• **EXERCISE AIM**: Return only the stretch of the material below that begins with the line containing "BUTTON: B3F -> TTP223" and ends with the line containing "SOIL3 pin AO: A3 -> A0", exactly; both of those lines belong to it.

• **RECORDS FOR THE EXERCISE**:
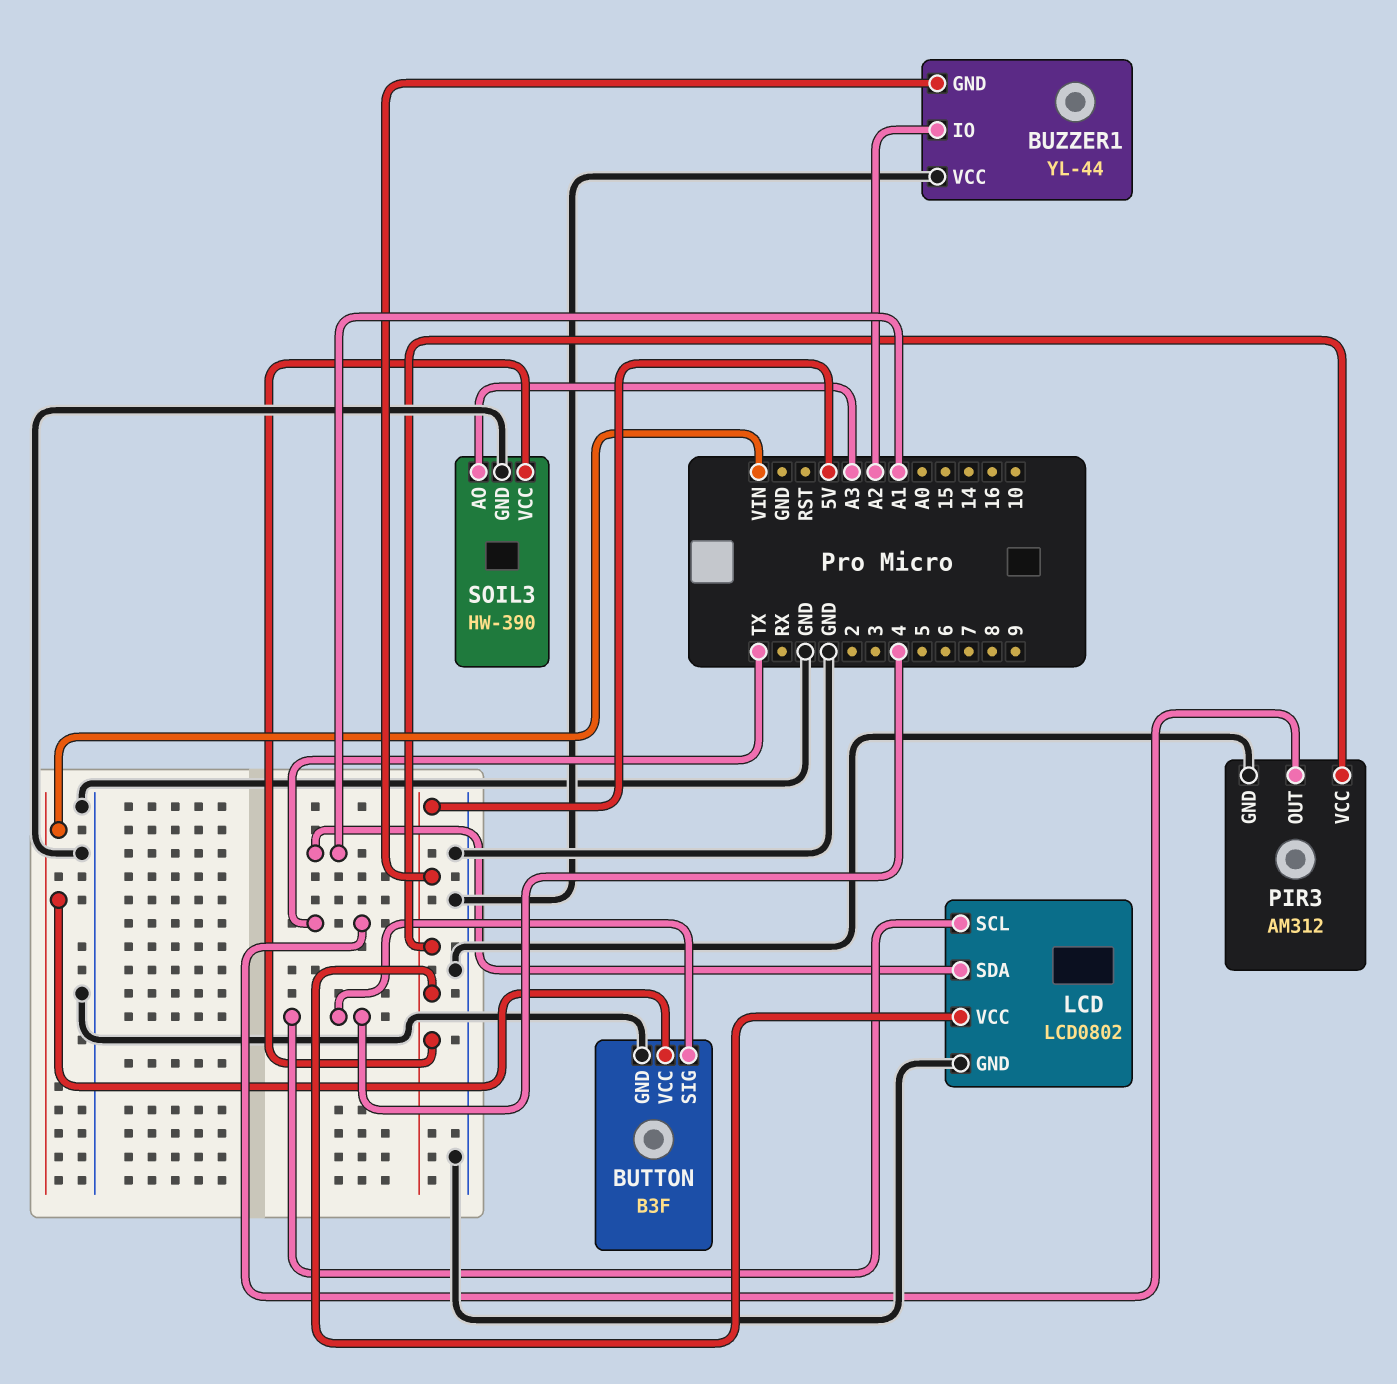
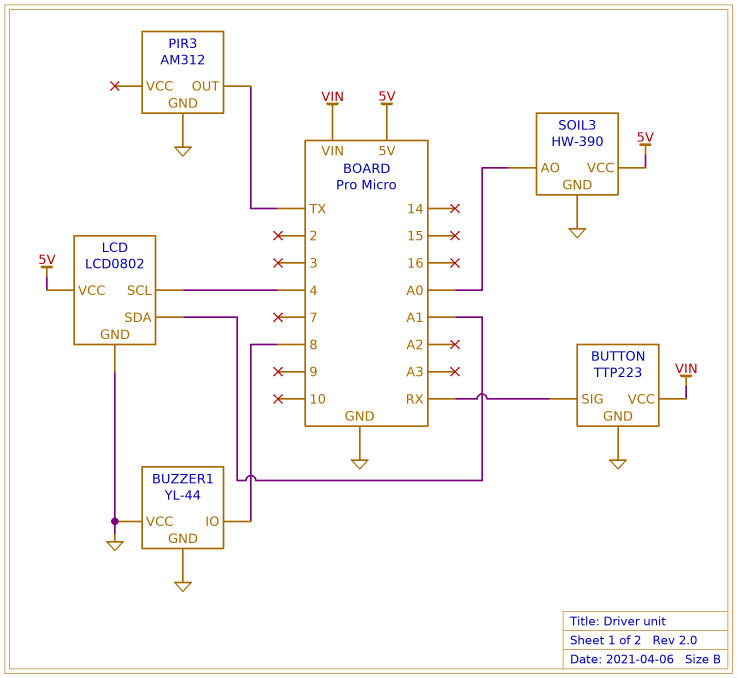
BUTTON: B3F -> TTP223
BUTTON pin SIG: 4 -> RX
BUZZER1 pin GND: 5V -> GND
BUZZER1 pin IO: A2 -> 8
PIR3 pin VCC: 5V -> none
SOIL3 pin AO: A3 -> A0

...

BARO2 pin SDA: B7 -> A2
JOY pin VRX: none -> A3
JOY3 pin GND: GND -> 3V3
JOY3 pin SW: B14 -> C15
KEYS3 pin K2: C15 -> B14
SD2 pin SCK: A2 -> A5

...

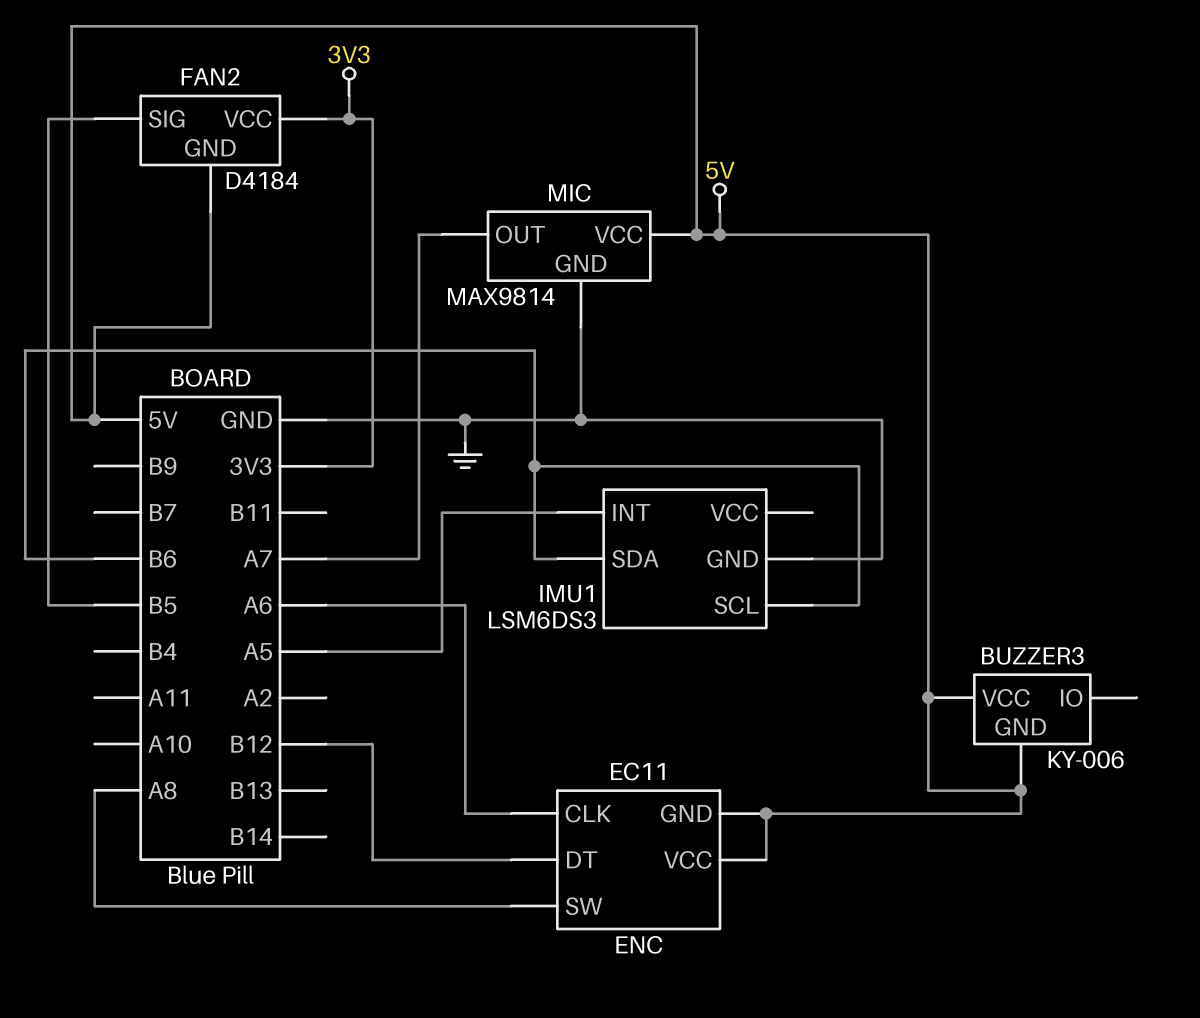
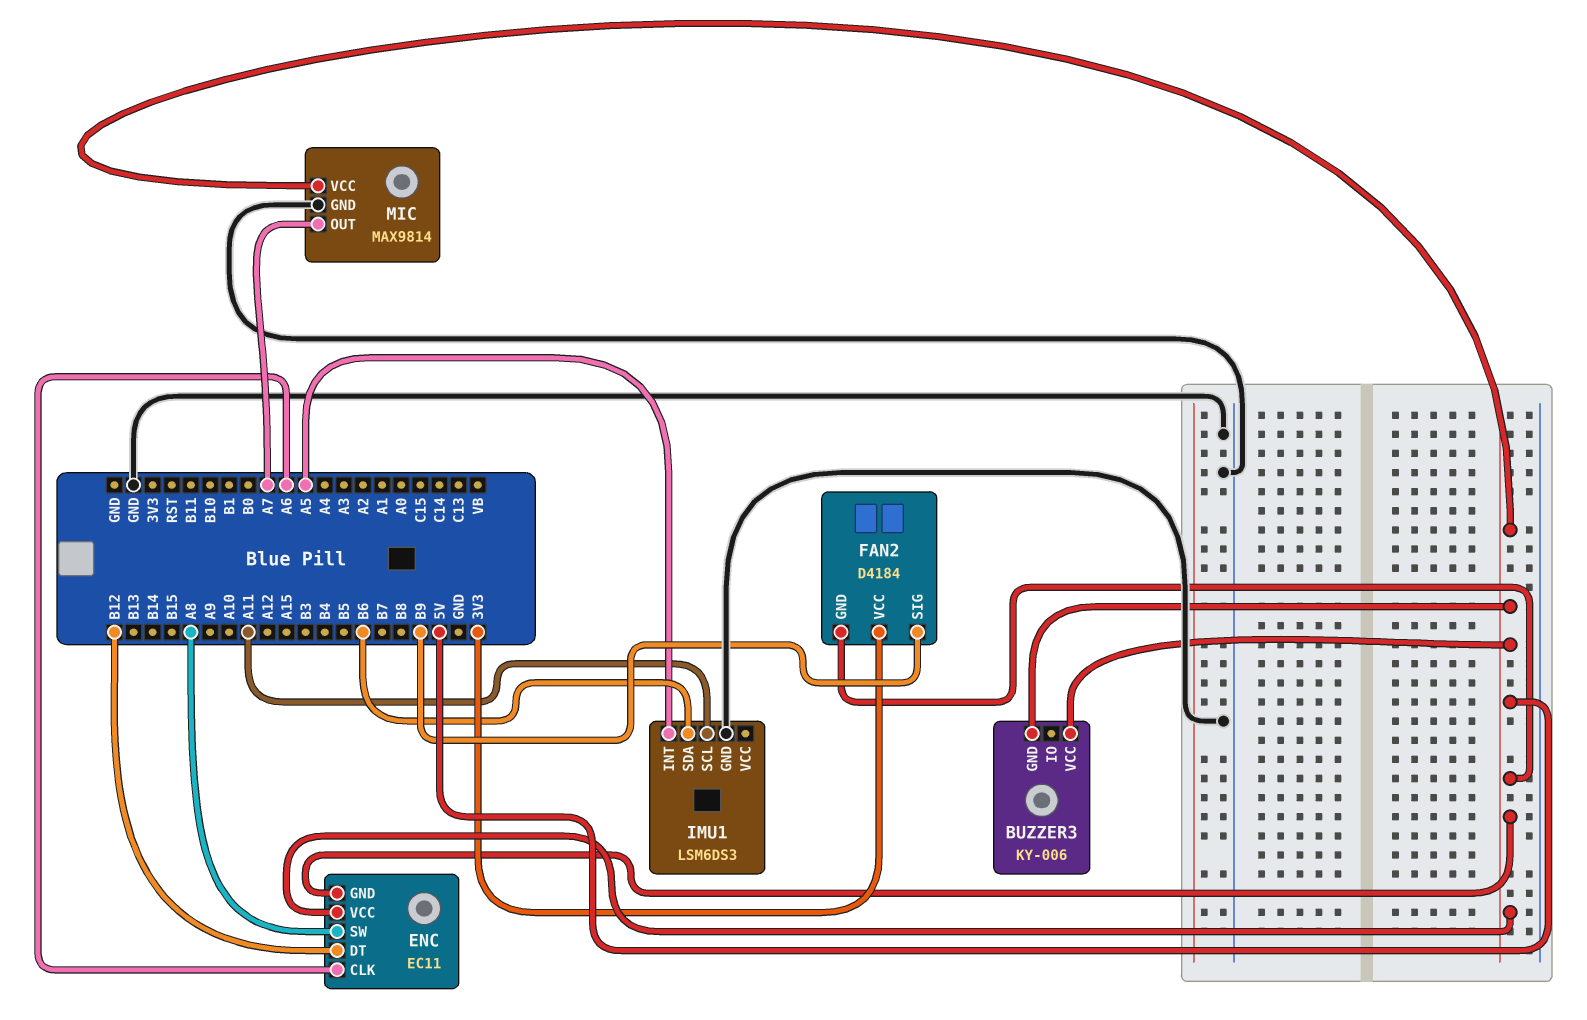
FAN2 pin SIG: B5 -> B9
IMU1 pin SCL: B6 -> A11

• **EXERCISE RESULT**:
BUTTON: B3F -> TTP223
BUTTON pin SIG: 4 -> RX
BUZZER1 pin GND: 5V -> GND
BUZZER1 pin IO: A2 -> 8
PIR3 pin VCC: 5V -> none
SOIL3 pin AO: A3 -> A0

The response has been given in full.